:: What the exercise asks ::
Repeat the listing below in full and exactly, but without its pictures.

Start of Block

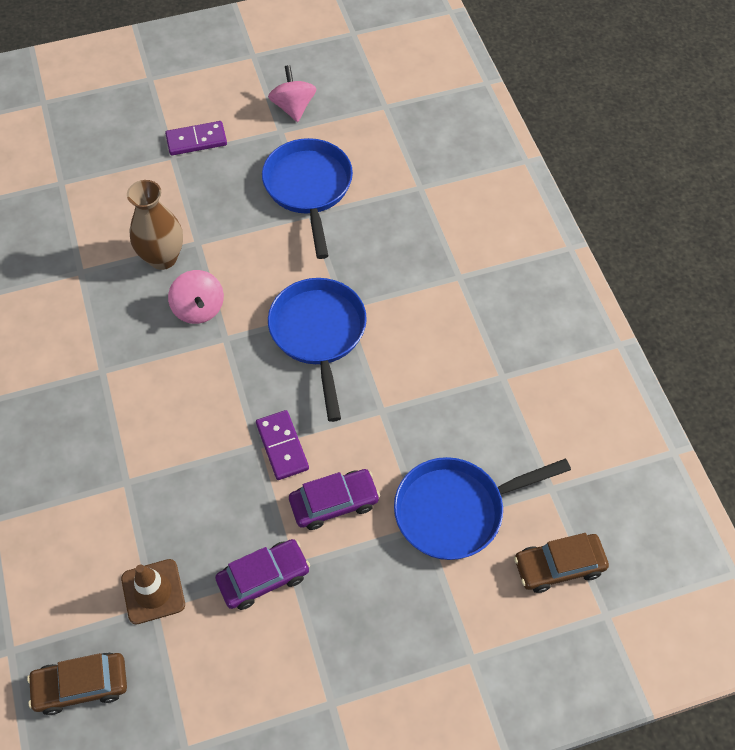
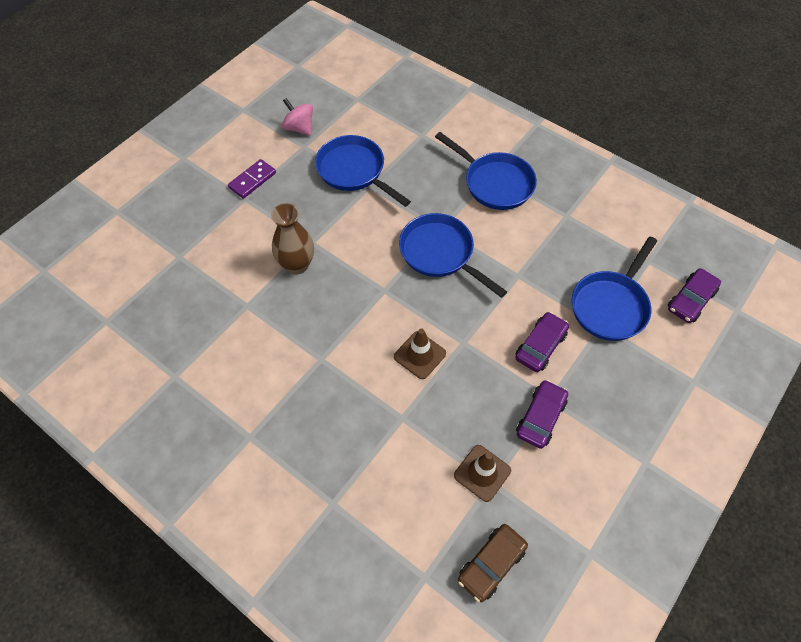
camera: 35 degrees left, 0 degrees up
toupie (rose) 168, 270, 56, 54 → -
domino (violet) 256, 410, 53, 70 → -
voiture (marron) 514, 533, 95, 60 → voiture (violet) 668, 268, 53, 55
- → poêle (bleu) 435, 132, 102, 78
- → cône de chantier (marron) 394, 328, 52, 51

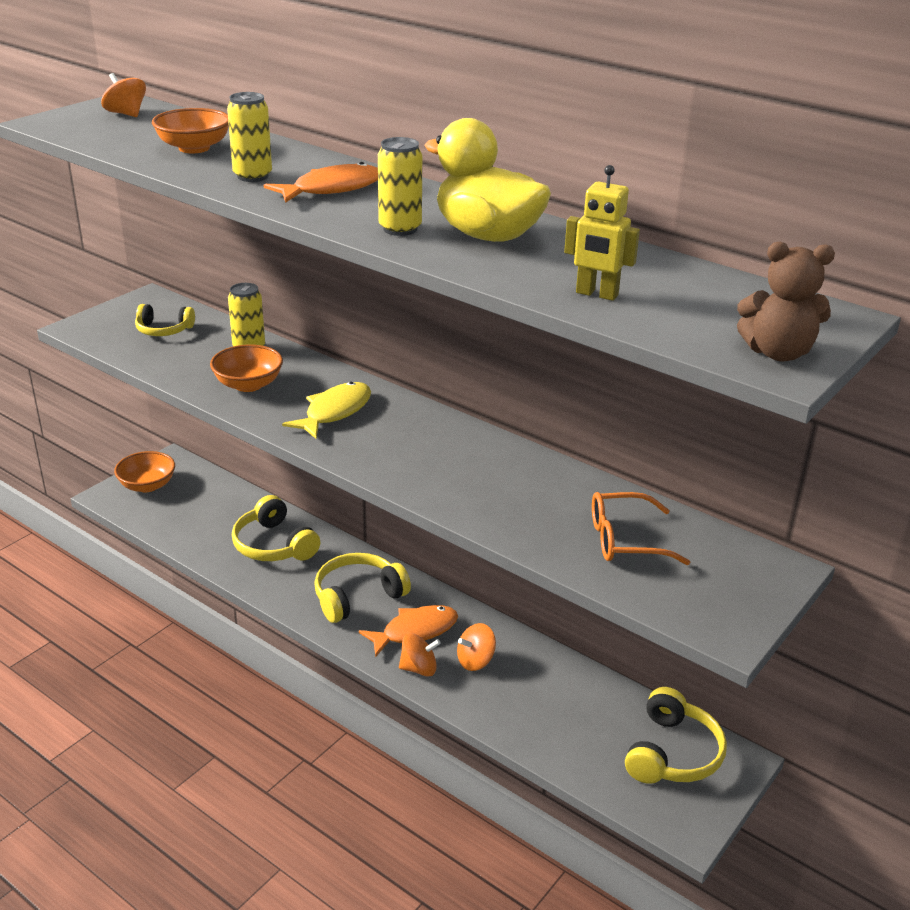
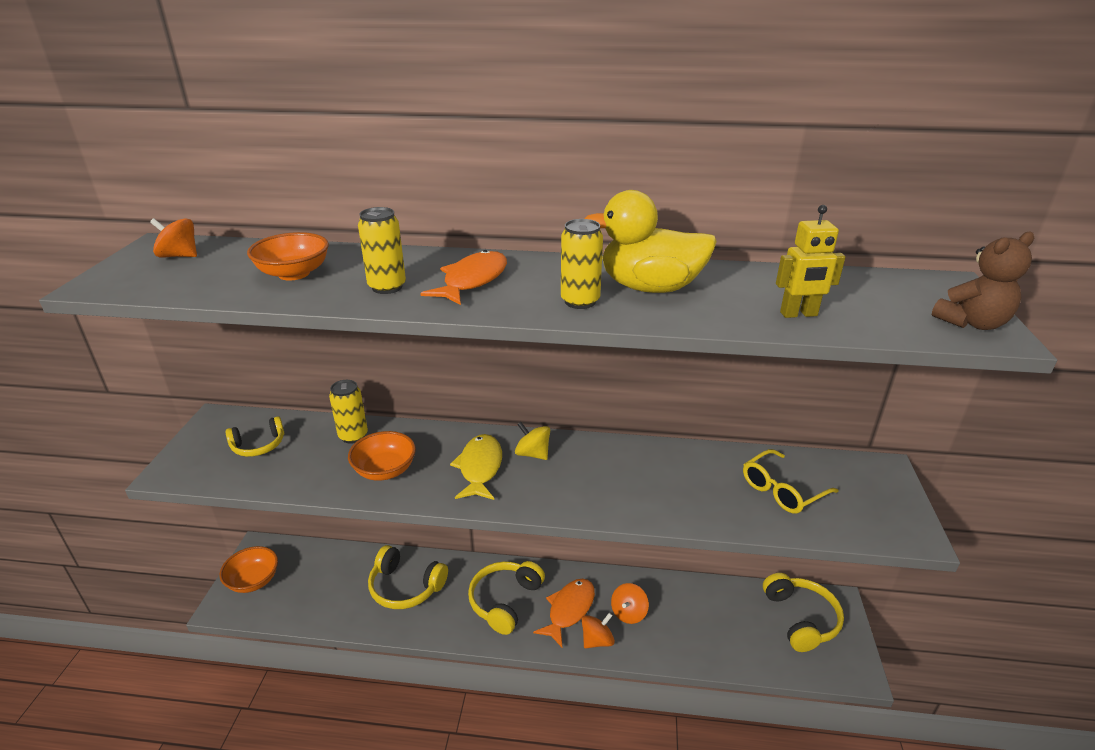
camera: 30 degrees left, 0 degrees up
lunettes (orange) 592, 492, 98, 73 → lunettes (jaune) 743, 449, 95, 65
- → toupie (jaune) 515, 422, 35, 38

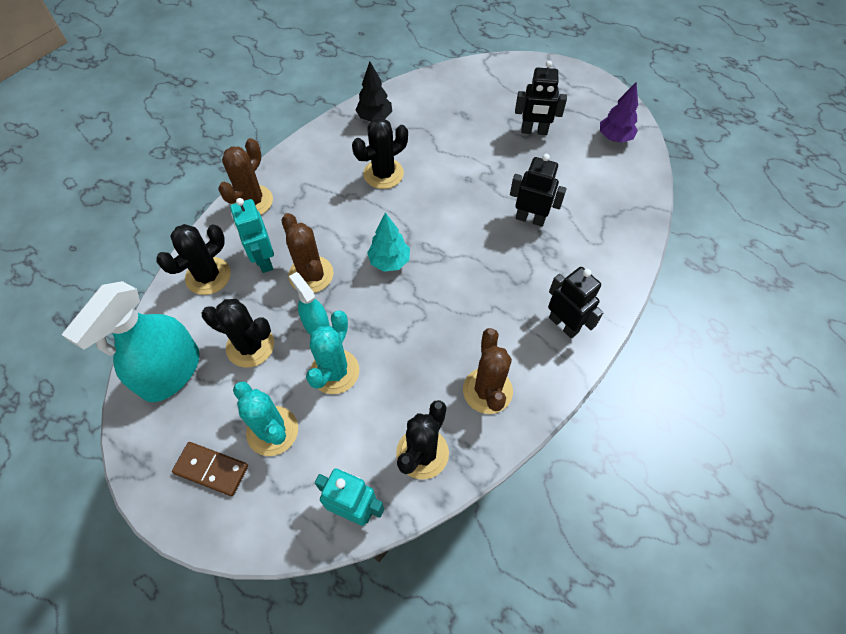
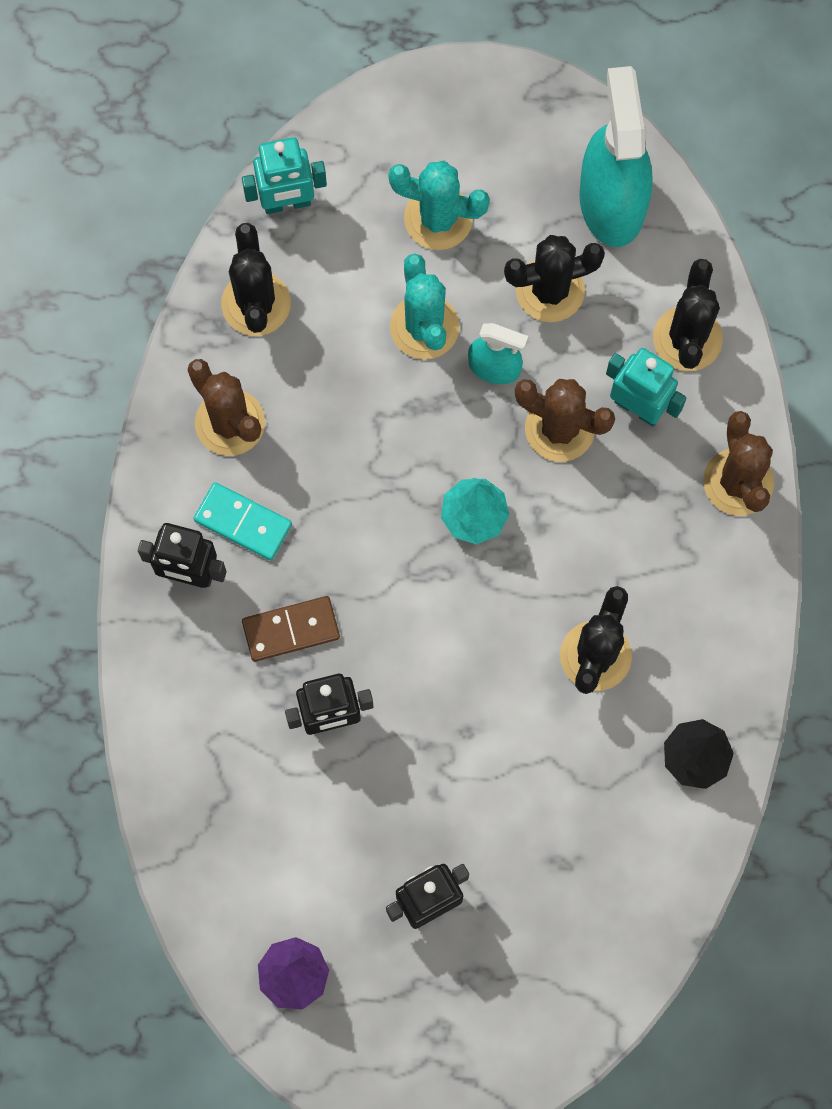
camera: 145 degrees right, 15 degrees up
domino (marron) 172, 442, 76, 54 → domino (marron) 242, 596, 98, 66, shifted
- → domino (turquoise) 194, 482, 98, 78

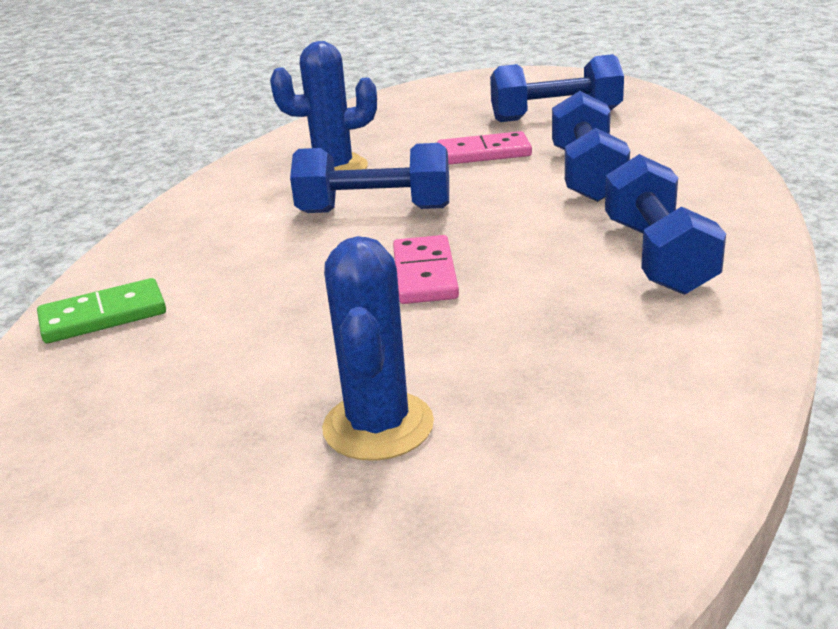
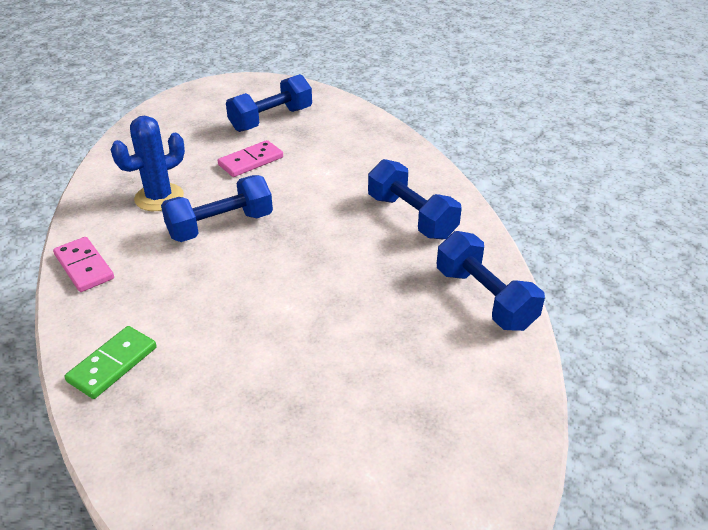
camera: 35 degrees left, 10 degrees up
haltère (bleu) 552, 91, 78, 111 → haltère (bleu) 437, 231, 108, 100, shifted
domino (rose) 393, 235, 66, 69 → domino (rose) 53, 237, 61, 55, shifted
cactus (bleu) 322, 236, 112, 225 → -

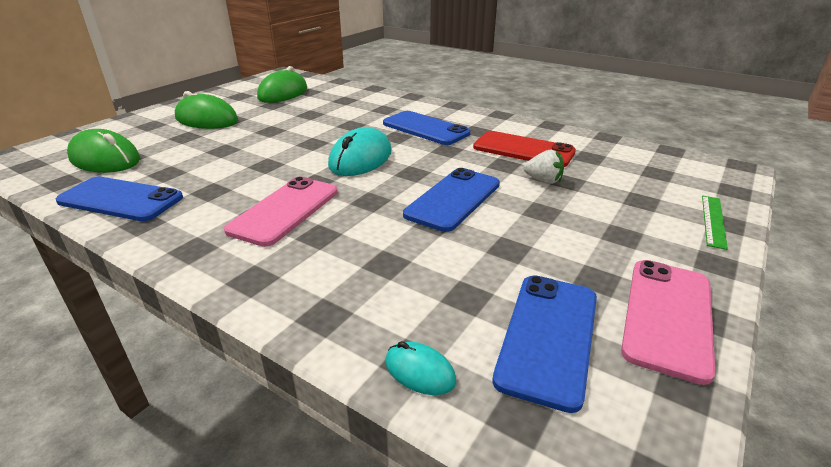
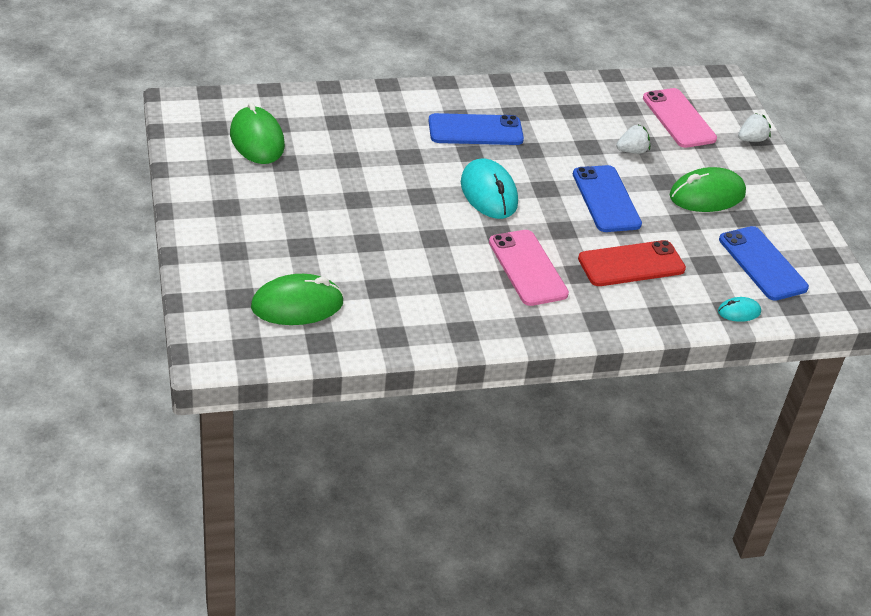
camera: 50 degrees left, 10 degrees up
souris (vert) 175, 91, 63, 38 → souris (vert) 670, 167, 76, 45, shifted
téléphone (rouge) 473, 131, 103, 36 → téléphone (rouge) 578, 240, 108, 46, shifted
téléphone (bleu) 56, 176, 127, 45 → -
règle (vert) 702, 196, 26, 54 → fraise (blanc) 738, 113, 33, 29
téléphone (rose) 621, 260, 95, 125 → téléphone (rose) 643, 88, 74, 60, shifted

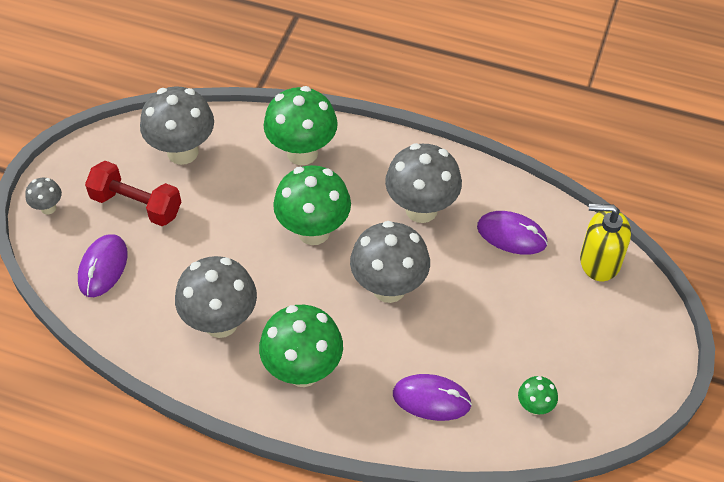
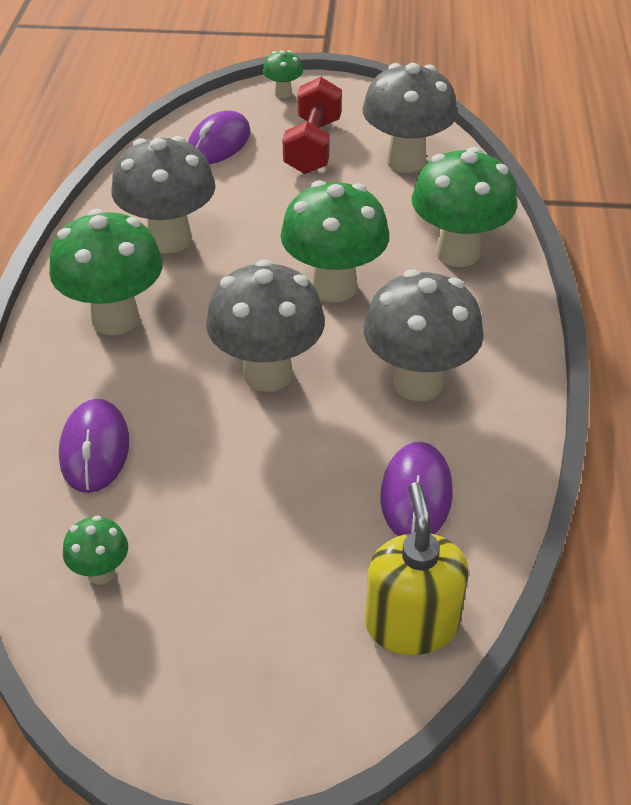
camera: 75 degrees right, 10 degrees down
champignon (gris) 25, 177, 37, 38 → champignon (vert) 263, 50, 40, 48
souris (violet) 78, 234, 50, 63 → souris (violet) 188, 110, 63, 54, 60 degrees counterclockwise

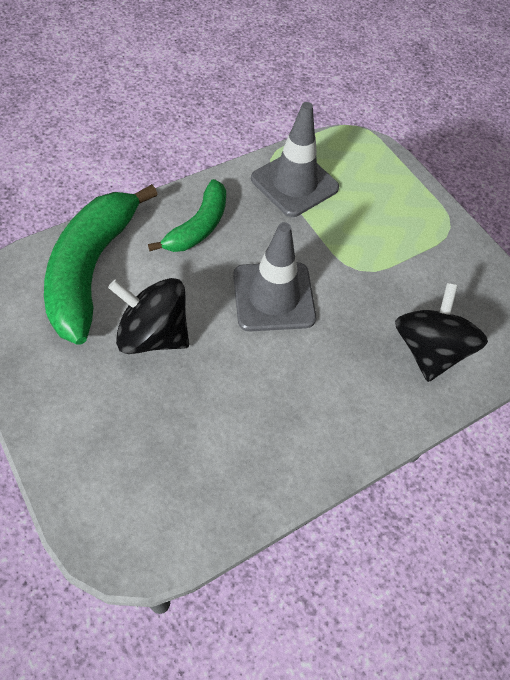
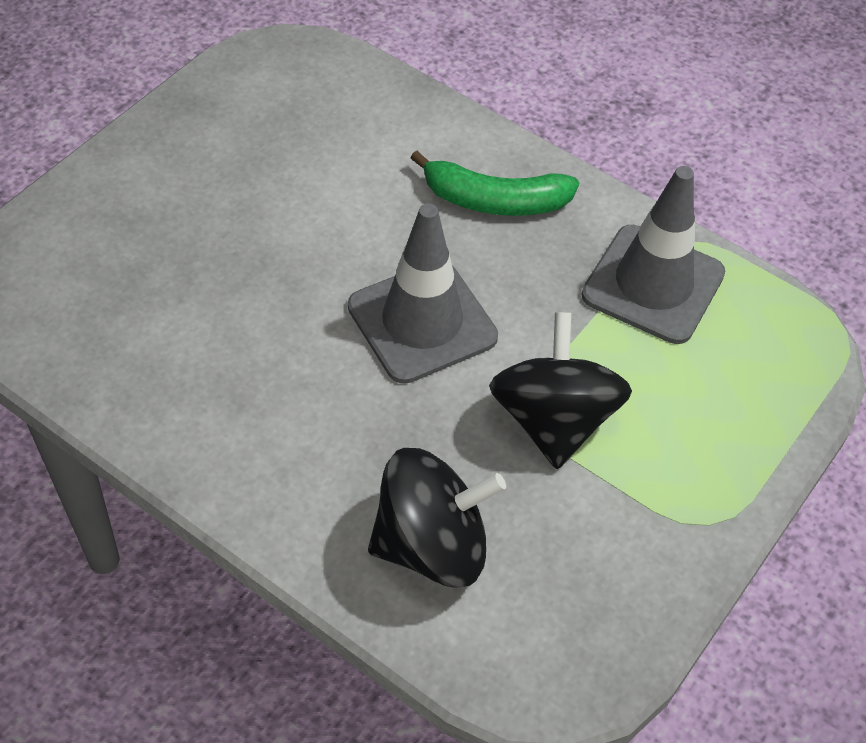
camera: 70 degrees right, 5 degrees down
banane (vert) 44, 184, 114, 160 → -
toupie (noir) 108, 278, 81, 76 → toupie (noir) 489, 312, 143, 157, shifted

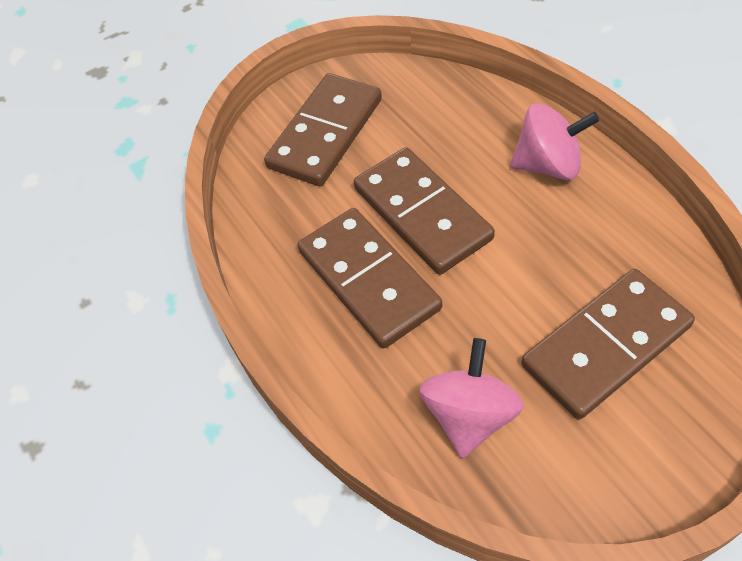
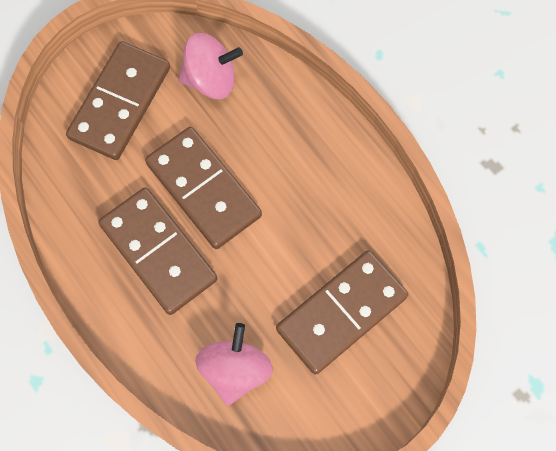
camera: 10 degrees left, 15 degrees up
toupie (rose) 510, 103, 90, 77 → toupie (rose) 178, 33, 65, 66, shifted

End of Block

:: Result for this exercise ::
camera: 35 degrees left, 0 degrees up
toupie (rose) 168, 270, 56, 54 → -
domino (violet) 256, 410, 53, 70 → -
voiture (marron) 514, 533, 95, 60 → voiture (violet) 668, 268, 53, 55
- → poêle (bleu) 435, 132, 102, 78
- → cône de chantier (marron) 394, 328, 52, 51

camera: 30 degrees left, 0 degrees up
lunettes (orange) 592, 492, 98, 73 → lunettes (jaune) 743, 449, 95, 65
- → toupie (jaune) 515, 422, 35, 38

camera: 145 degrees right, 15 degrees up
domino (marron) 172, 442, 76, 54 → domino (marron) 242, 596, 98, 66, shifted
- → domino (turquoise) 194, 482, 98, 78

camera: 35 degrees left, 10 degrees up
haltère (bleu) 552, 91, 78, 111 → haltère (bleu) 437, 231, 108, 100, shifted
domino (rose) 393, 235, 66, 69 → domino (rose) 53, 237, 61, 55, shifted
cactus (bleu) 322, 236, 112, 225 → -

camera: 50 degrees left, 10 degrees up
souris (vert) 175, 91, 63, 38 → souris (vert) 670, 167, 76, 45, shifted
téléphone (rouge) 473, 131, 103, 36 → téléphone (rouge) 578, 240, 108, 46, shifted
téléphone (bleu) 56, 176, 127, 45 → -
règle (vert) 702, 196, 26, 54 → fraise (blanc) 738, 113, 33, 29
téléphone (rose) 621, 260, 95, 125 → téléphone (rose) 643, 88, 74, 60, shifted

camera: 75 degrees right, 10 degrees down
champignon (gris) 25, 177, 37, 38 → champignon (vert) 263, 50, 40, 48
souris (violet) 78, 234, 50, 63 → souris (violet) 188, 110, 63, 54, 60 degrees counterclockwise

camera: 70 degrees right, 5 degrees down
banane (vert) 44, 184, 114, 160 → -
toupie (noir) 108, 278, 81, 76 → toupie (noir) 489, 312, 143, 157, shifted

camera: 10 degrees left, 15 degrees up
toupie (rose) 510, 103, 90, 77 → toupie (rose) 178, 33, 65, 66, shifted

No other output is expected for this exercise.